● Directions for this task
In the data below, find every line with the word "tile" and copy it out.

● Exercise data
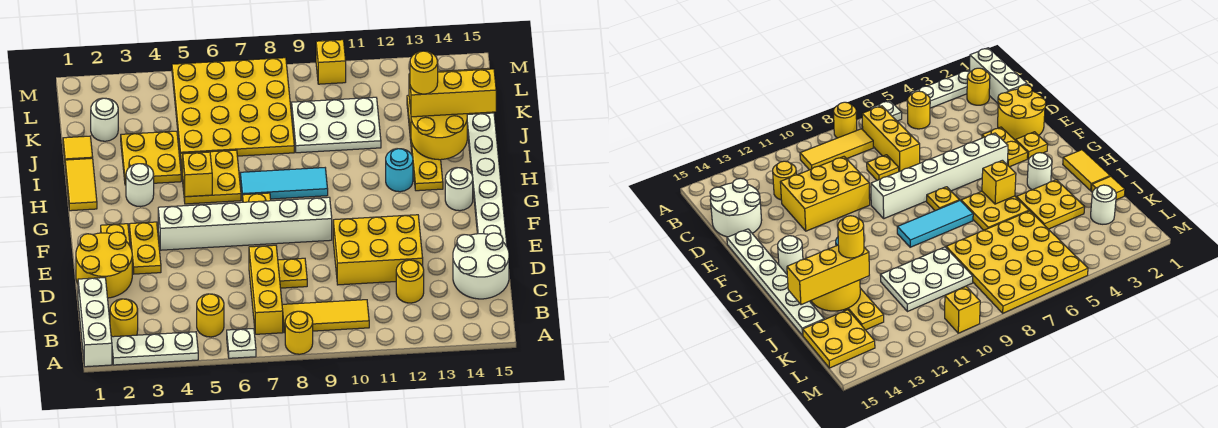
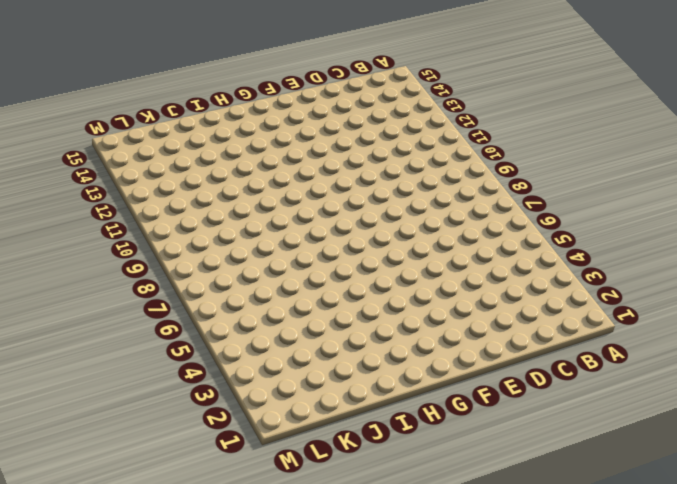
none -> white brick A1:C1 level 1
none -> white plate A2:A4 level 1
none -> white plate A6 level 1
none -> yellow round brick A8 level 1

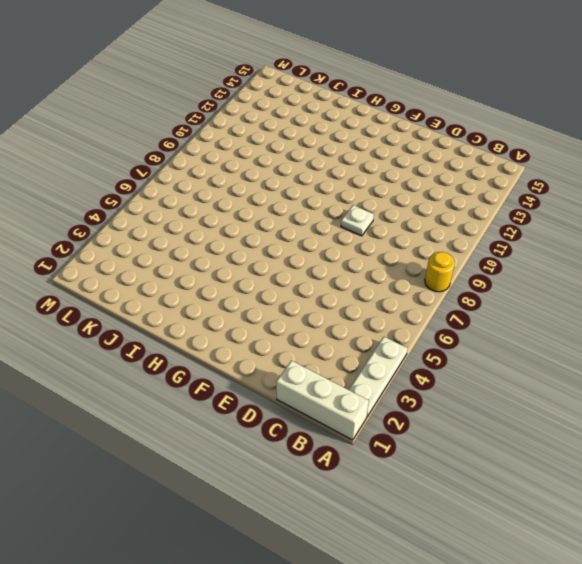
white plate E9 level 1 -> white plate A6 level 1
none -> yellow round brick B2 level 1
none -> yellow round brick B5 level 1
none -> yellow brick B7:D7 level 1
none -> yellow tile B8:B10 level 1

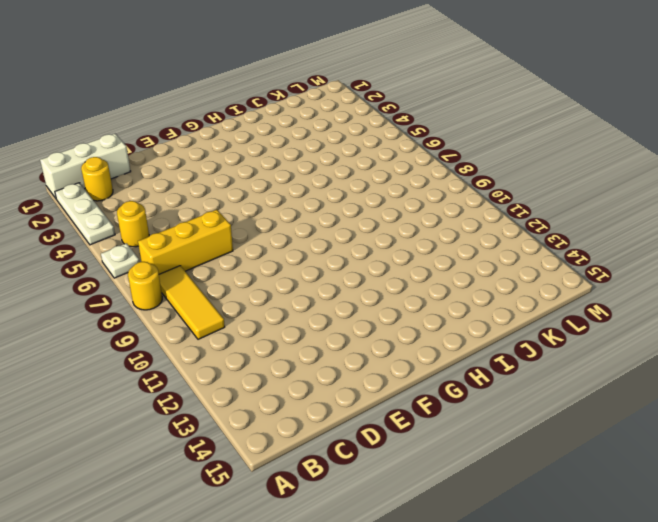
none -> yellow round brick C12 level 1
none -> white round brick C14:D15 level 1
none -> yellow round brick D1:E2 level 1
none -> yellow plate D8 level 1

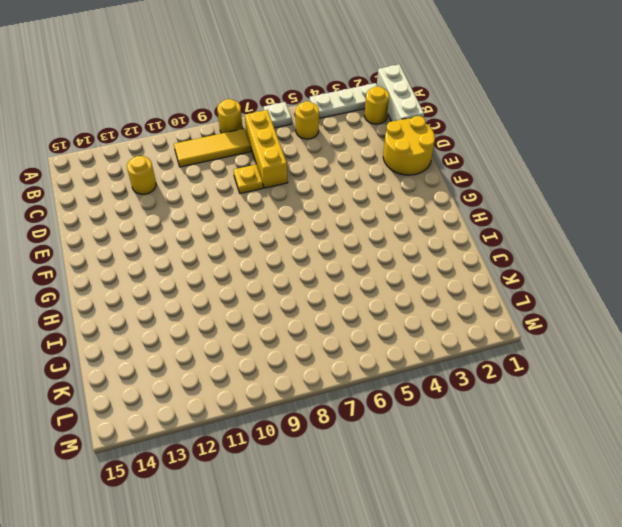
none -> white round brick C14:D15 level 1
none -> yellow brick D10:E12 level 1
none -> yellow plate E3:F3 level 1
none -> white plate E15:J15 level 1

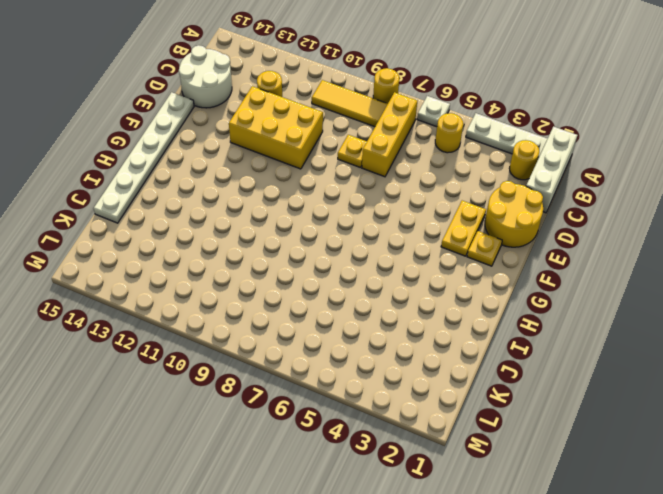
none -> white brick F4:F9 level 1
none -> yellow plate G7 level 1
none -> white round brick G14 level 1
none -> yellow tile H1:I1 level 1

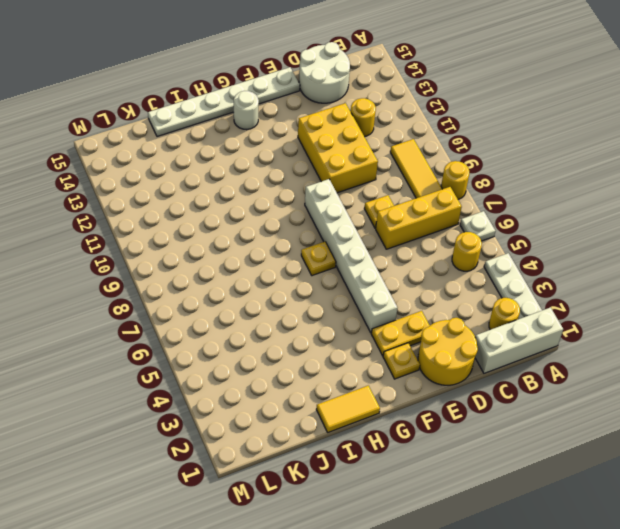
none -> white round brick H3 level 1
none -> yellow plate H5:I6 level 1
none -> cyan tile H7:H9 level 1
none -> cyan round brick H12 level 1

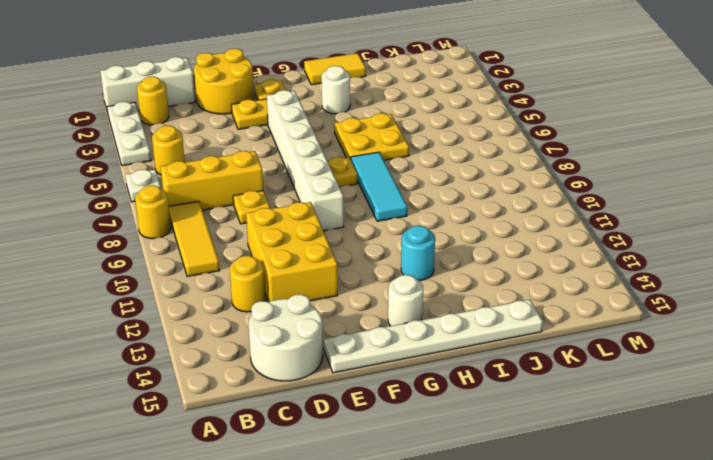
none -> yellow plate H13:K13 level 1
none -> yellow plate I3:J4 level 1
none -> yellow tile J1 level 1
none -> yellow plate J5:M8 level 1

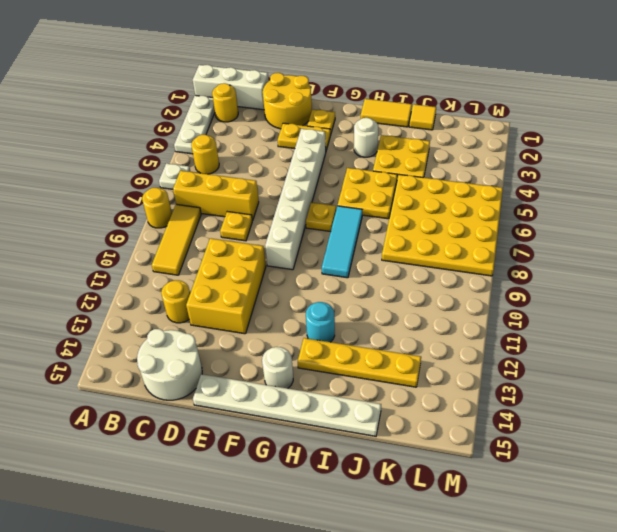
none -> white plate J9:K11 level 1
none -> white round brick K2 level 1
none -> yellow plate K14:L15 level 1
none -> yellow brick M10 level 1

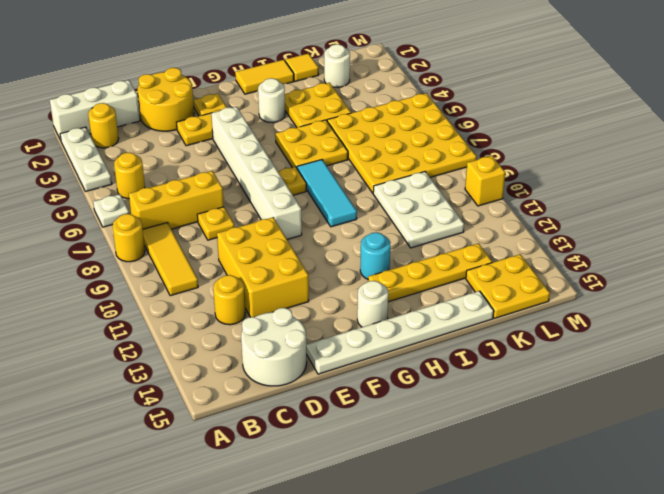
none -> yellow brick H5 level 2
none -> yellow round brick I13:J14 level 2
none -> yellow brick J13:J15 level 3
none -> yellow round brick J13 level 4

● Output
none -> yellow tile B8:B10 level 1
none -> yellow tile H1:I1 level 1
none -> cyan tile H7:H9 level 1
none -> yellow tile J1 level 1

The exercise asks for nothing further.